Every line of the entries below from the one containing "relocated,donut (russet),(370 206),,(362" to the one containing "spun,hardback (pink),(403 333),,(601", both ends included, must be written out exactly. No other line belongs in the answer.

(The input):
Segment Open

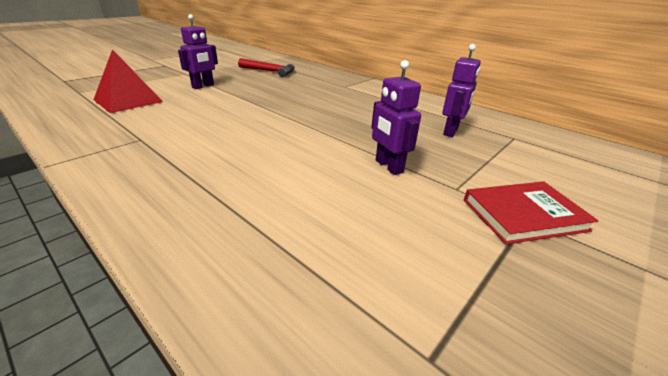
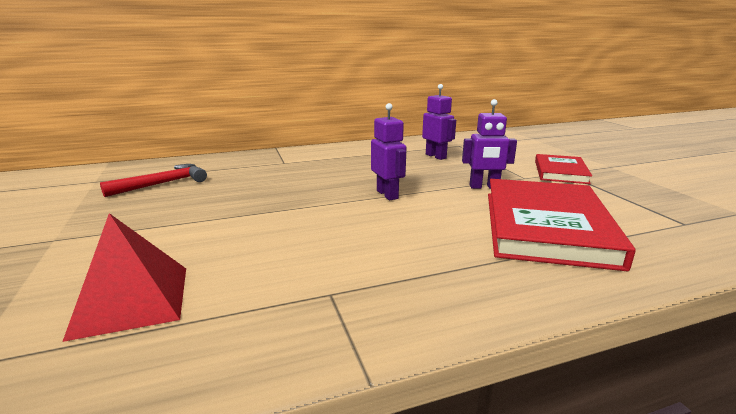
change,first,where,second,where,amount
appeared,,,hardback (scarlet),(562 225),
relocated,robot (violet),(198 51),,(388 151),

Segment Closed
Segment Open

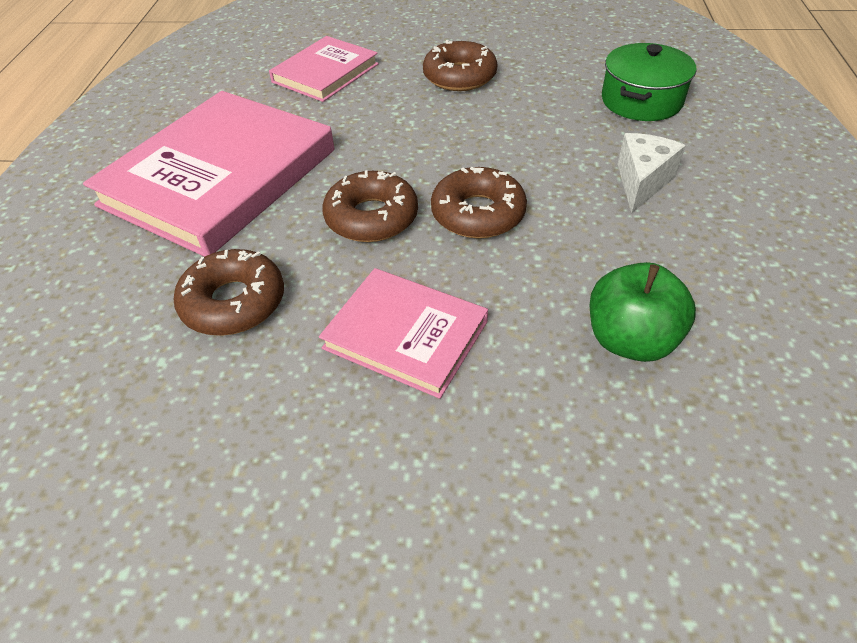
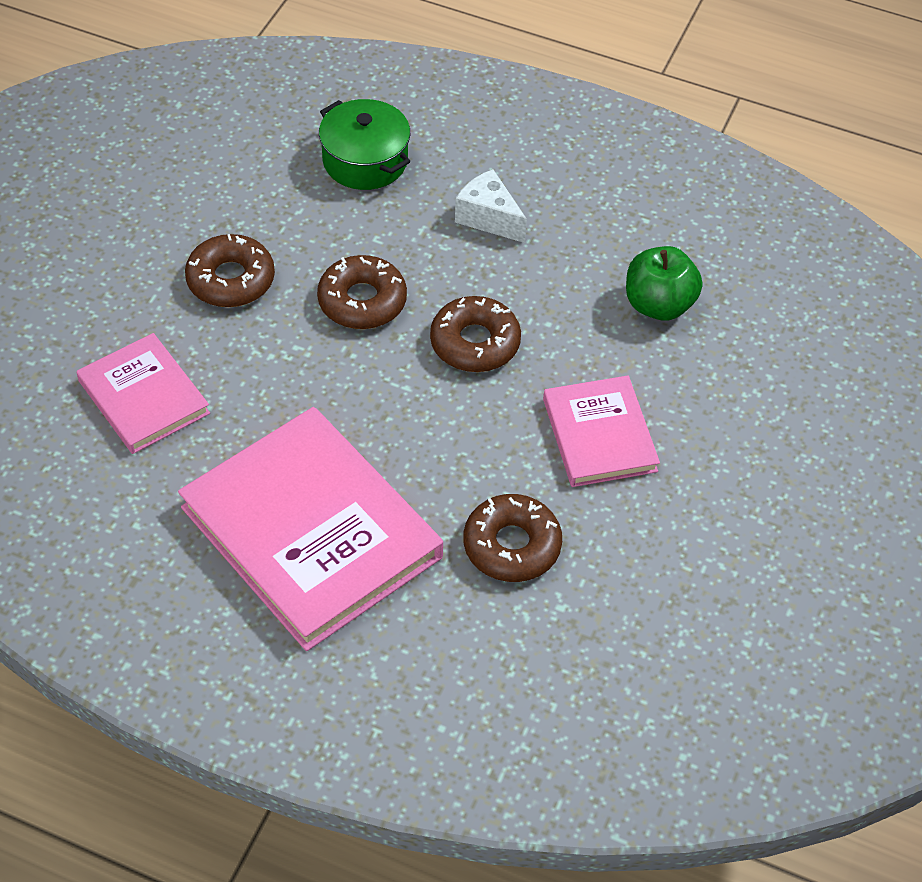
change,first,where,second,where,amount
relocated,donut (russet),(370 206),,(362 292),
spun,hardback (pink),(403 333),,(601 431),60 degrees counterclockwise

Segment Closed

(Exercise result):
relocated,donut (russet),(370 206),,(362 292),
spun,hardback (pink),(403 333),,(601 431),60 degrees counterclockwise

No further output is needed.